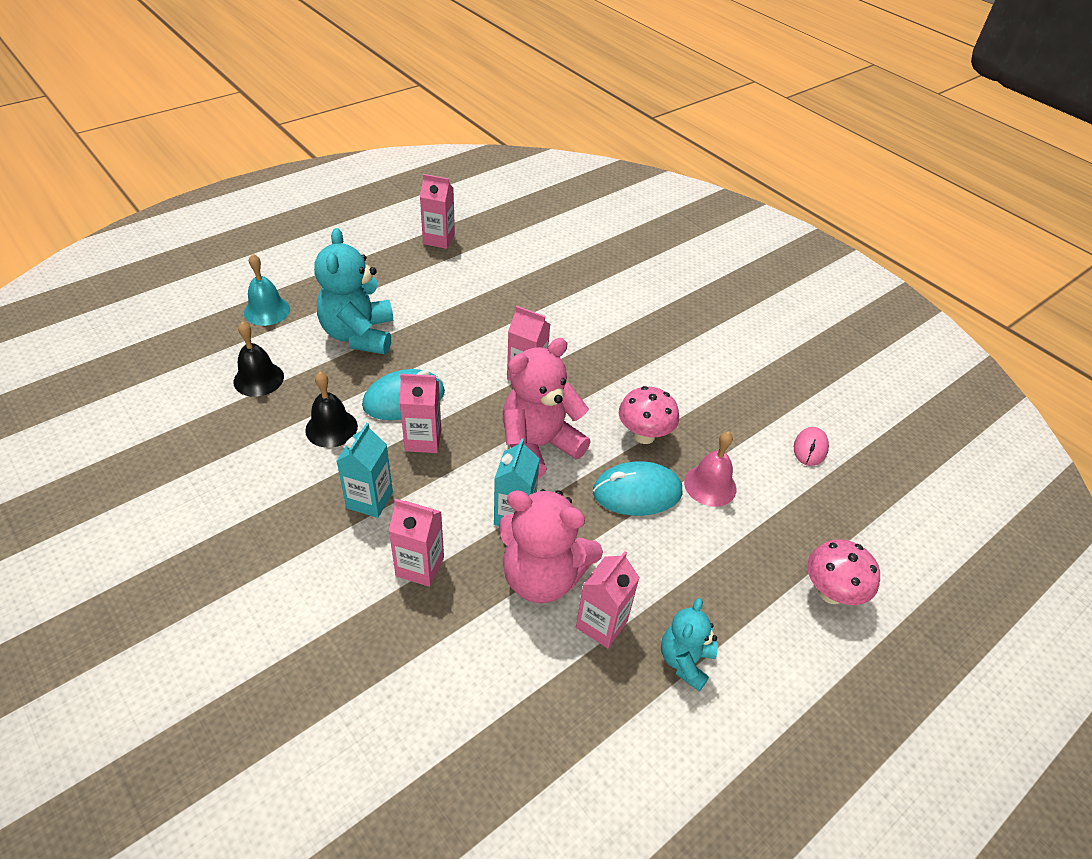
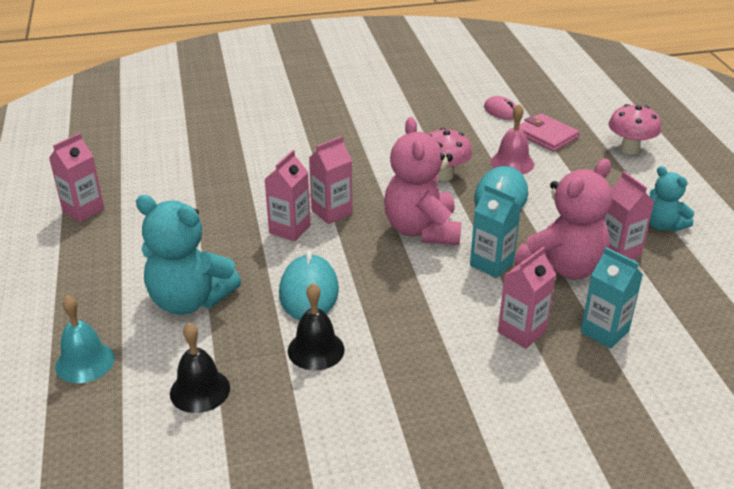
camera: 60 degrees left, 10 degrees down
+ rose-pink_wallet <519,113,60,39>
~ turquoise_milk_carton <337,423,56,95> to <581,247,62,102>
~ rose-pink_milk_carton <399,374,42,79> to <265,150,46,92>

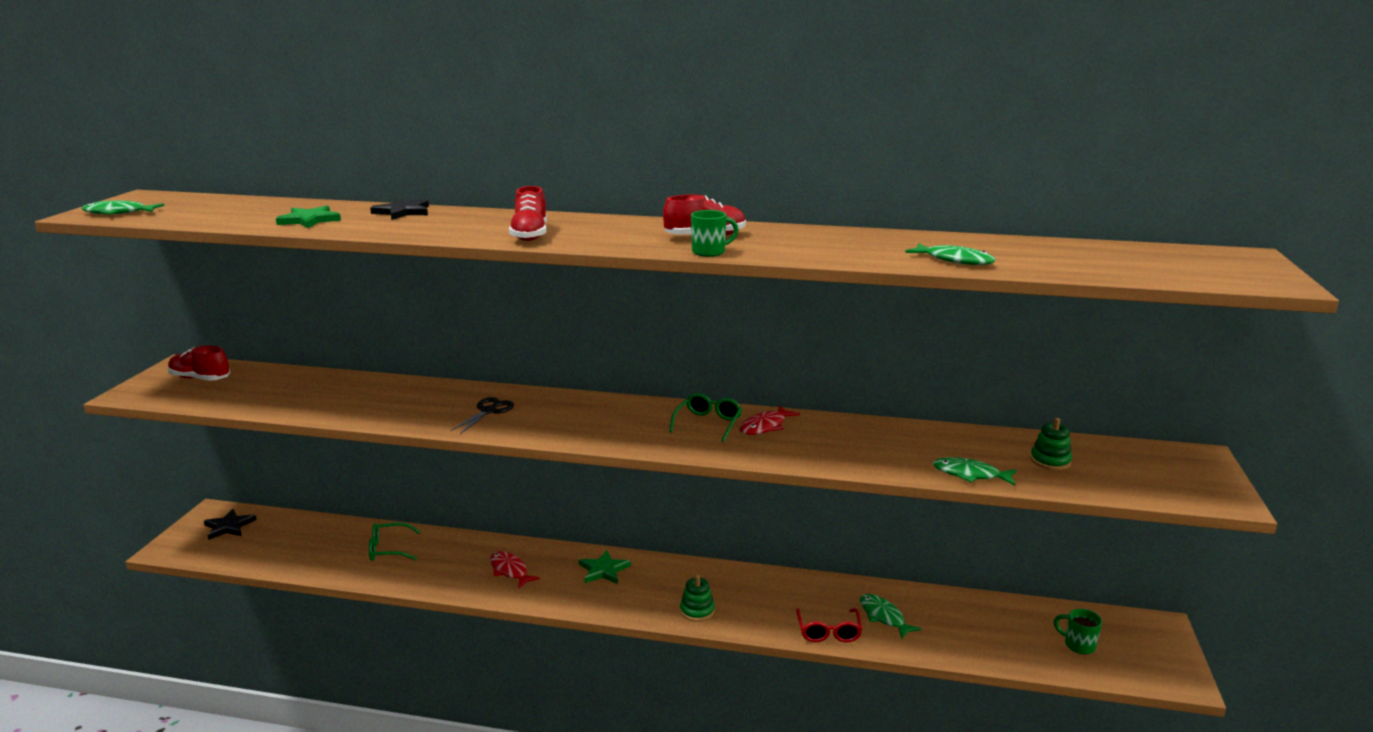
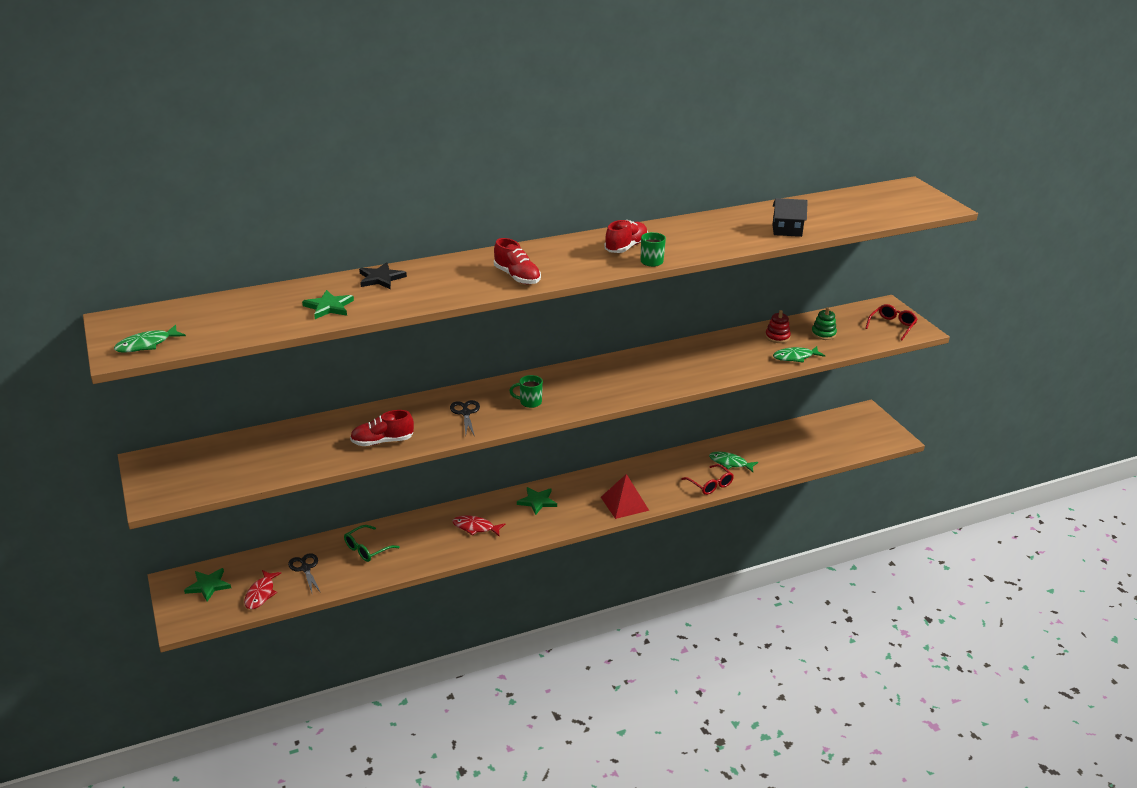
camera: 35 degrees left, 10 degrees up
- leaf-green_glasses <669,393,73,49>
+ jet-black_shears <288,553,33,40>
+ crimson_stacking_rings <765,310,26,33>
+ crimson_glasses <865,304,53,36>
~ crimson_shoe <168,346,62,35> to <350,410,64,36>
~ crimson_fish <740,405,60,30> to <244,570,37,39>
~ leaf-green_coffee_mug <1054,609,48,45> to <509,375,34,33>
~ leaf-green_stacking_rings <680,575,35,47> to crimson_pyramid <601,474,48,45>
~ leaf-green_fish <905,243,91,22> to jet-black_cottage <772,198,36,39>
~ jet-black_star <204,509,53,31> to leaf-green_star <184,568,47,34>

::::::::::

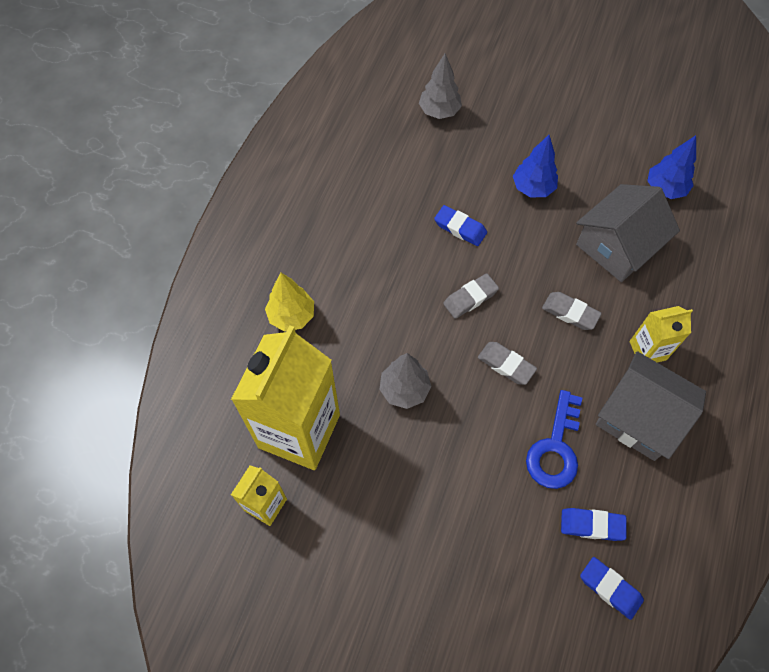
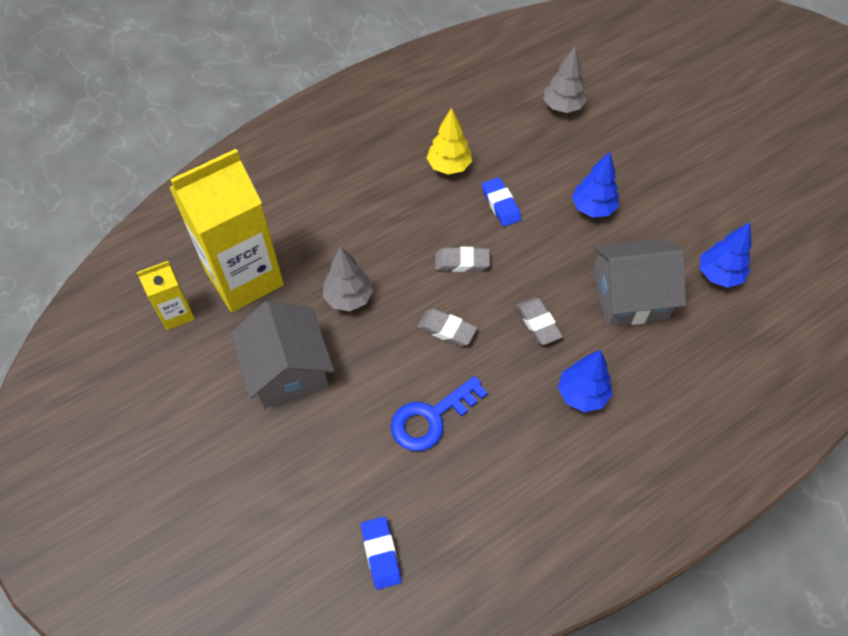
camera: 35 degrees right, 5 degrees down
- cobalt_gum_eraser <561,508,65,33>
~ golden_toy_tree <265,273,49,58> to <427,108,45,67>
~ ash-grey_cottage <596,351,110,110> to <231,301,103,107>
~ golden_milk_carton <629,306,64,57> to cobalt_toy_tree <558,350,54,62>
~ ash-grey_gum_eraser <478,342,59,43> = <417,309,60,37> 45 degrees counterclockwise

::::::::::

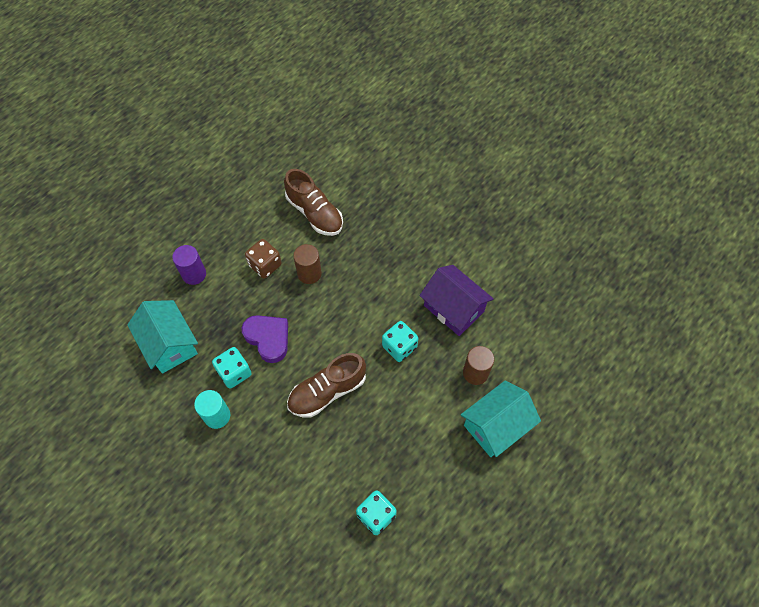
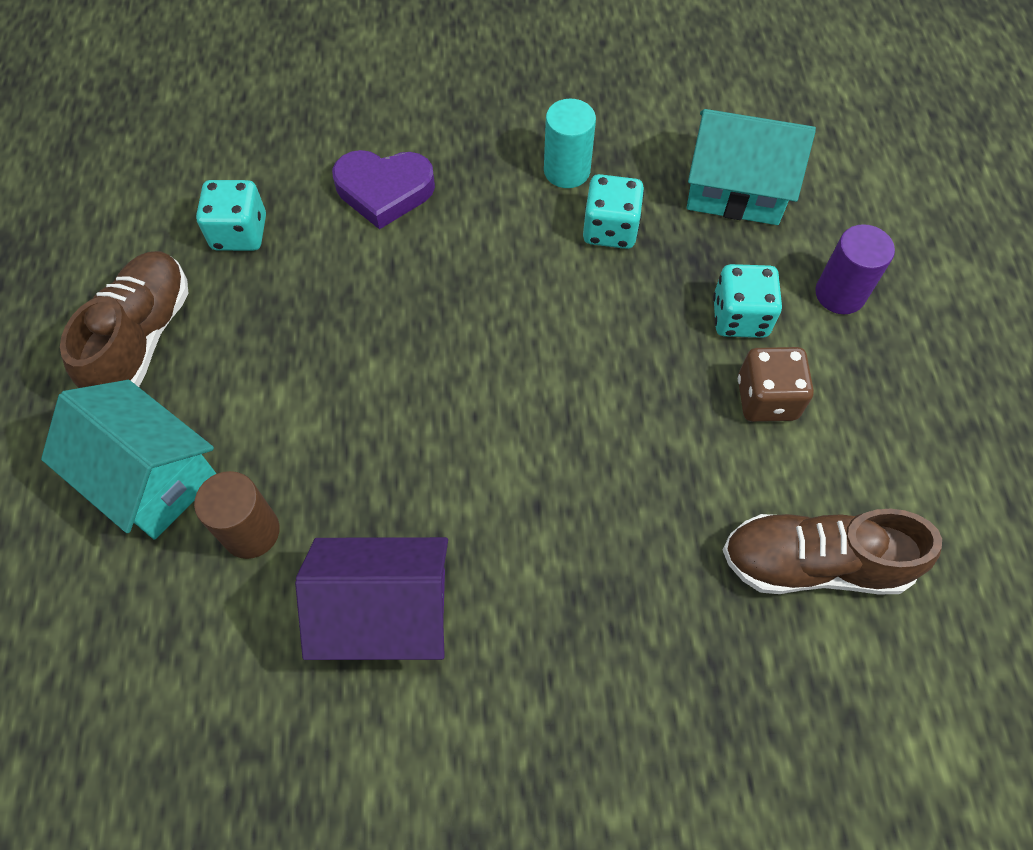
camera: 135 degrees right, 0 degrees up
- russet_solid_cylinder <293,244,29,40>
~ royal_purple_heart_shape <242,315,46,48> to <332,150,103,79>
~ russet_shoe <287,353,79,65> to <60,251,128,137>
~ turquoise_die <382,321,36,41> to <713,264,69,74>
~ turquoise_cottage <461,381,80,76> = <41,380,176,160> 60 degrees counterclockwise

::::::::::

WHAT TO WORK ON :: Reproduce the entries above exactly, but only the lines between the line holding "camera: 60 degrees left, 10 degrees down" and the line holding "<337,423,56,95> to <581,247,62,102>", inclusive.

EXPECTED ANSWER ::
camera: 60 degrees left, 10 degrees down
+ rose-pink_wallet <519,113,60,39>
~ turquoise_milk_carton <337,423,56,95> to <581,247,62,102>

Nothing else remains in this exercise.